───── INPUT RECORDS ─────

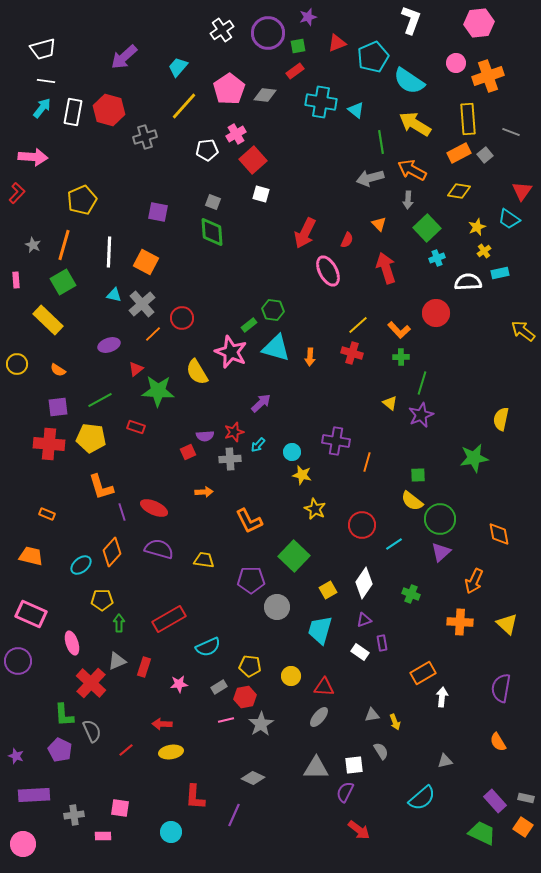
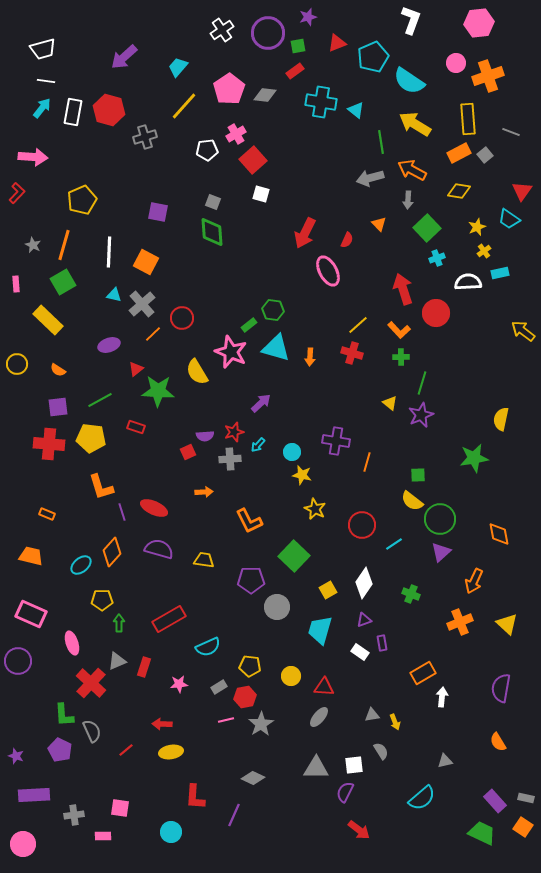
red arrow at (386, 268): moved 17 px right, 21 px down
pink rectangle at (16, 280): moved 4 px down
orange cross at (460, 622): rotated 25 degrees counterclockwise
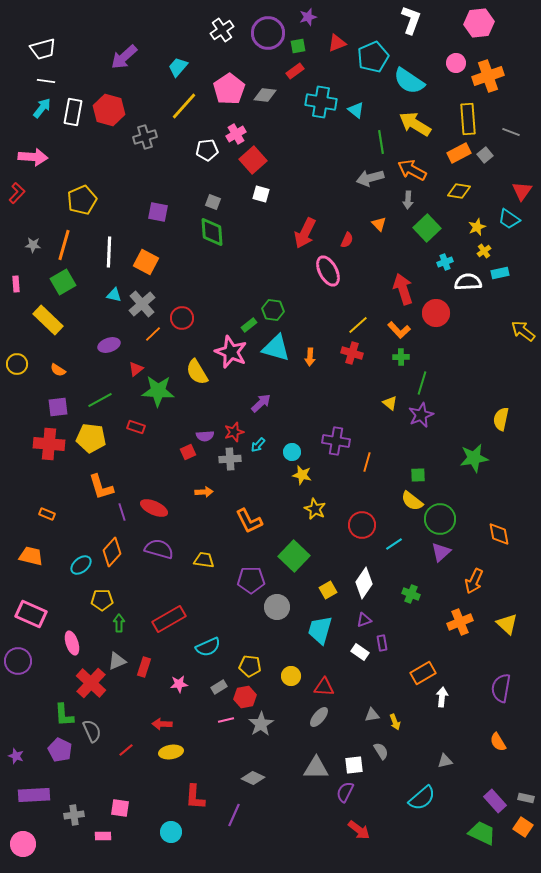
gray star at (33, 245): rotated 21 degrees counterclockwise
cyan cross at (437, 258): moved 8 px right, 4 px down
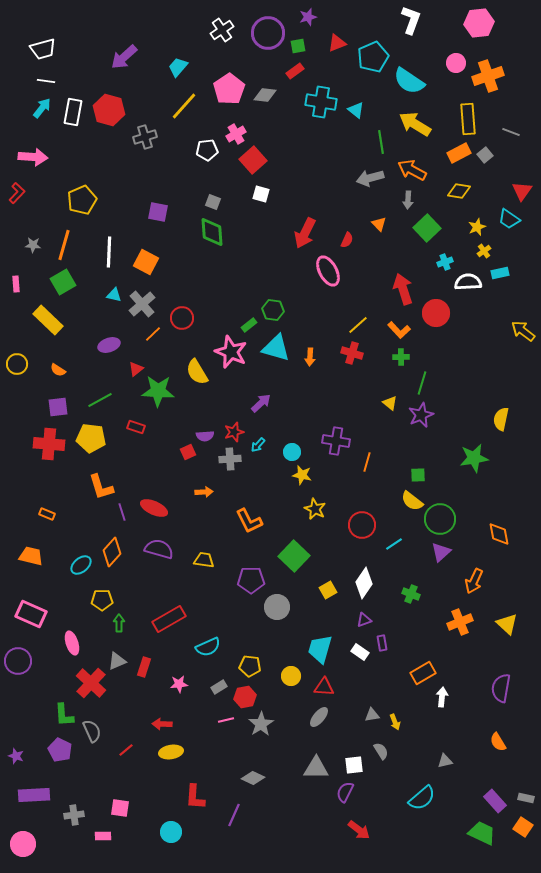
cyan trapezoid at (320, 630): moved 19 px down
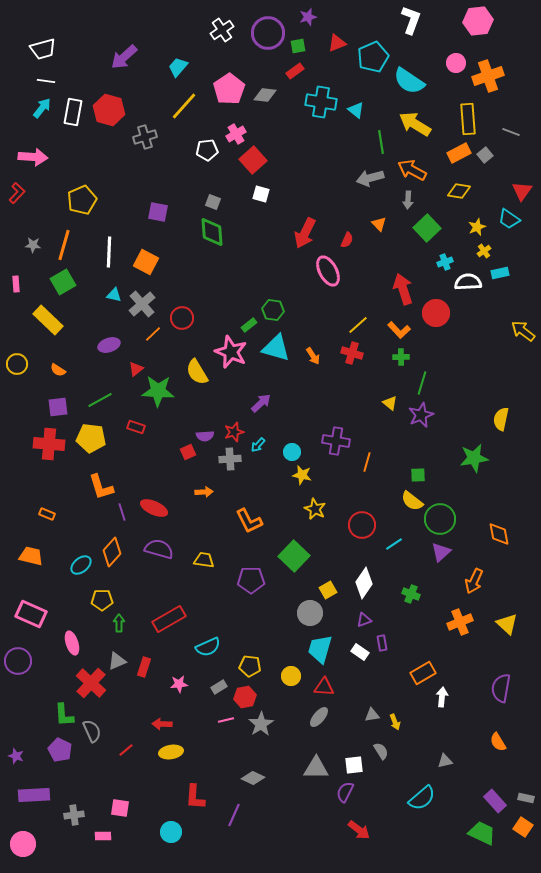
pink hexagon at (479, 23): moved 1 px left, 2 px up
orange arrow at (310, 357): moved 3 px right, 1 px up; rotated 36 degrees counterclockwise
gray circle at (277, 607): moved 33 px right, 6 px down
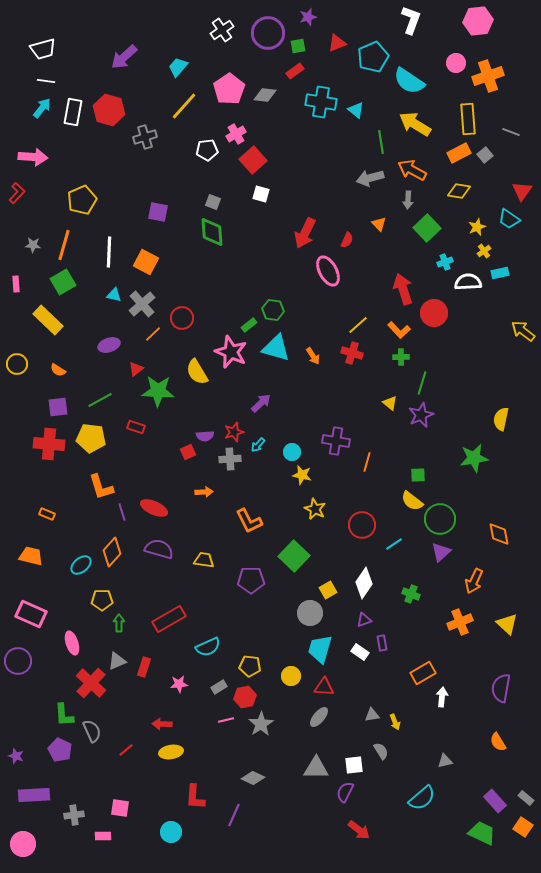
red circle at (436, 313): moved 2 px left
gray rectangle at (526, 798): rotated 28 degrees clockwise
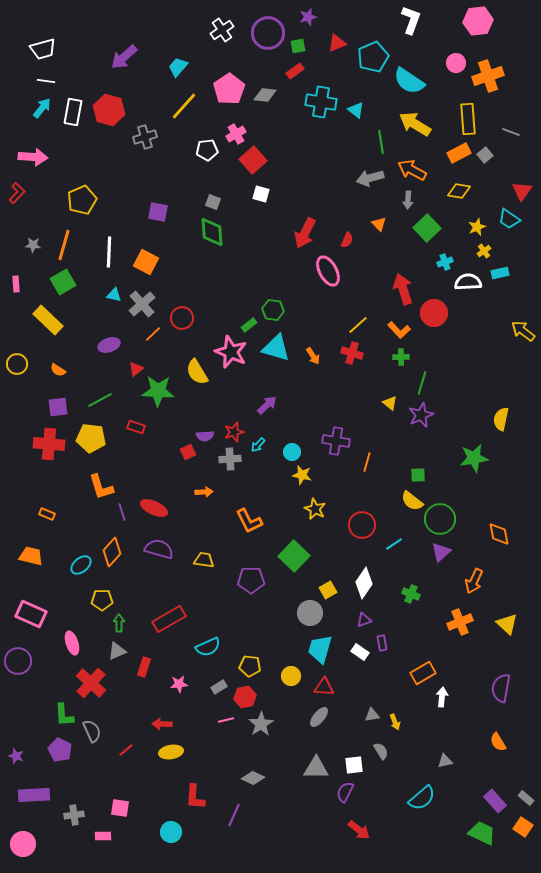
purple arrow at (261, 403): moved 6 px right, 2 px down
gray triangle at (117, 661): moved 10 px up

─────

**GIVEN TASK**. Count the lines of the listing that contain the word "pink" and give only that number.

**RESPONSE TO THE TASK**. 2